## Exercise instructions
Below this sentence is a listing; return exactly its lines from the one with "pink eraser [314,370,374,405]" to the one with "none -> pink scissors [576,400,616,468]", both kept, and nothing more.

## Task material
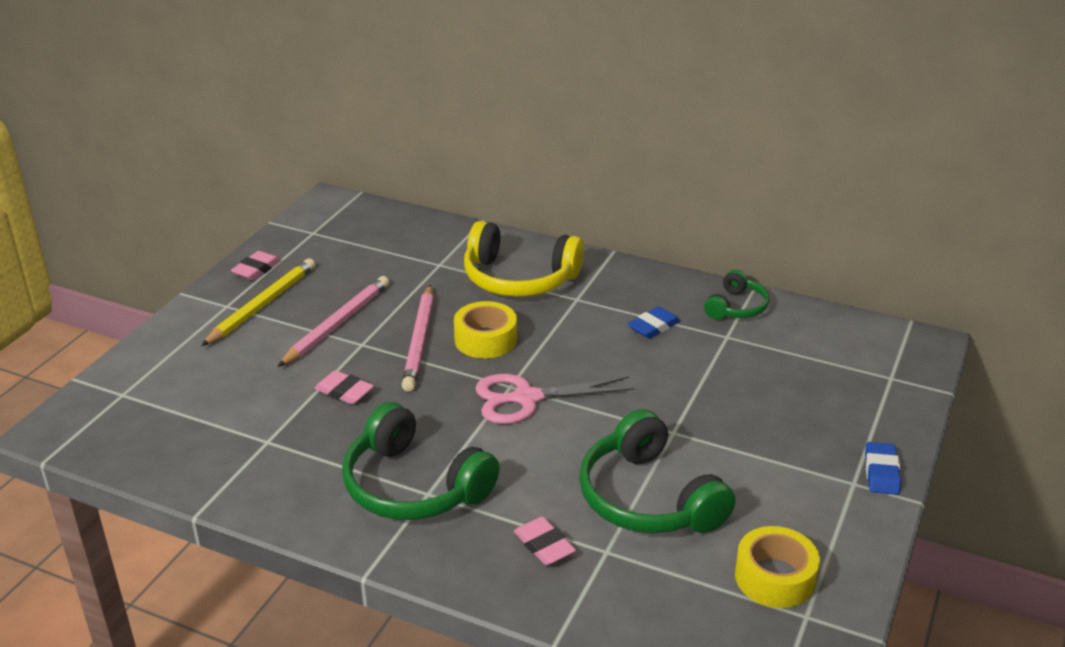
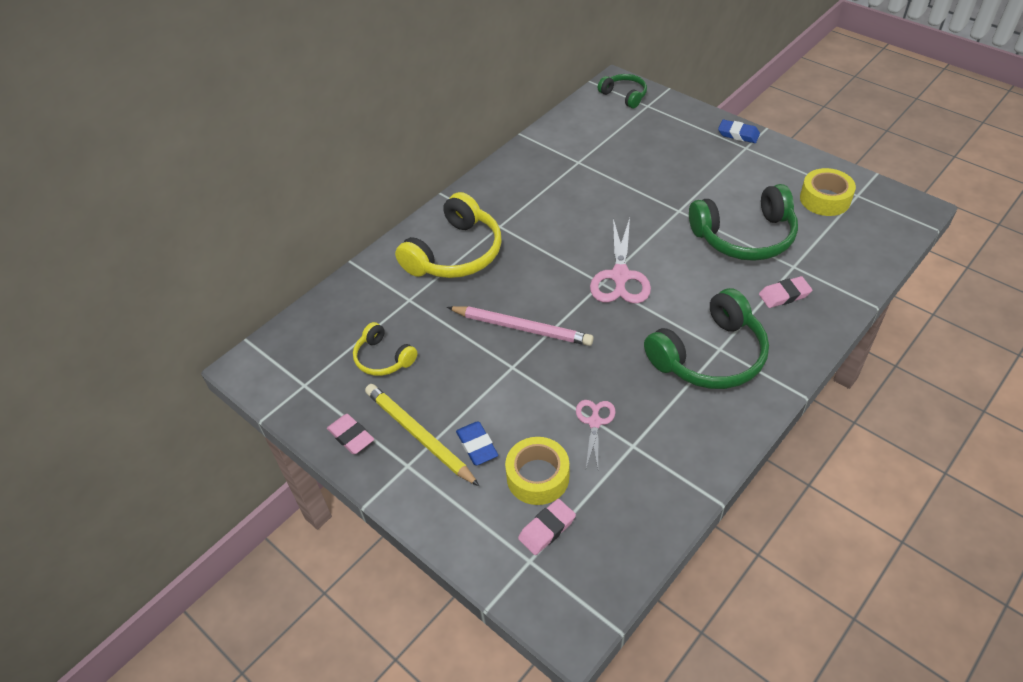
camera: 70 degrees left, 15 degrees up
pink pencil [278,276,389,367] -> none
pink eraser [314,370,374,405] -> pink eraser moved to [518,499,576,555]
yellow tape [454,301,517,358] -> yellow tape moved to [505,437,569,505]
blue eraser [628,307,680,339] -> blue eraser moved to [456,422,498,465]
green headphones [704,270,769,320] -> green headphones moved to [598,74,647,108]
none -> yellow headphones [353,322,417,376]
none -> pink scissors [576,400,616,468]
* * *
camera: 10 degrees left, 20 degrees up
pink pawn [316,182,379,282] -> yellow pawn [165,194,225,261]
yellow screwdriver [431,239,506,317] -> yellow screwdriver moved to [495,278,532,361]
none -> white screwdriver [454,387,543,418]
---
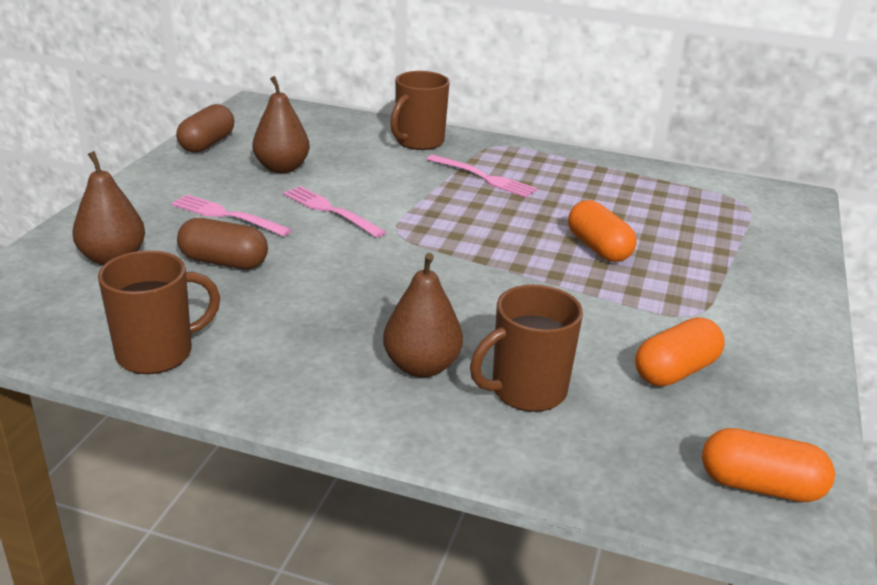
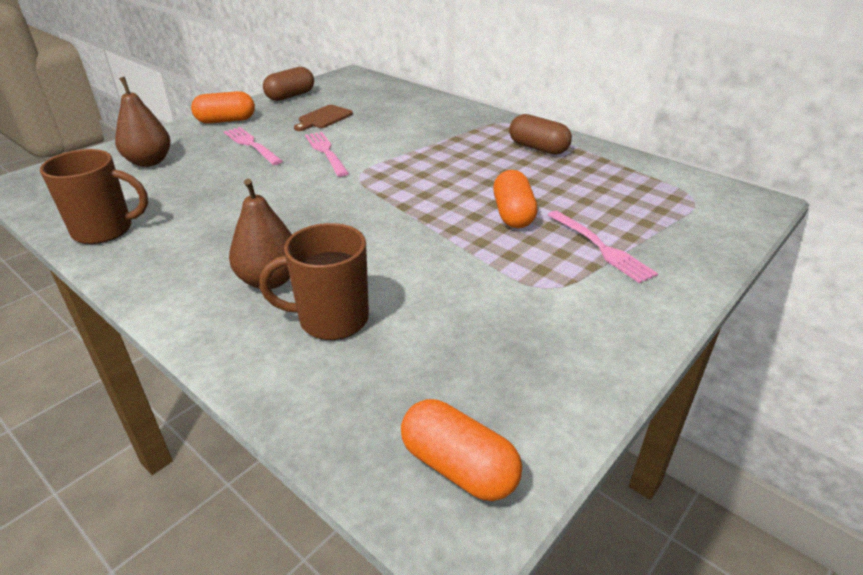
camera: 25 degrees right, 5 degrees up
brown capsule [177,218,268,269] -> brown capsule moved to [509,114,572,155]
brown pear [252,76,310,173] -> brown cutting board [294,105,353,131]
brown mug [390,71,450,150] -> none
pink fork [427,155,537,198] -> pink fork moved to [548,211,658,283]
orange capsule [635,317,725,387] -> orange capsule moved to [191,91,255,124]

## Result
pink eraser [314,370,374,405] -> pink eraser moved to [518,499,576,555]
yellow tape [454,301,517,358] -> yellow tape moved to [505,437,569,505]
blue eraser [628,307,680,339] -> blue eraser moved to [456,422,498,465]
green headphones [704,270,769,320] -> green headphones moved to [598,74,647,108]
none -> yellow headphones [353,322,417,376]
none -> pink scissors [576,400,616,468]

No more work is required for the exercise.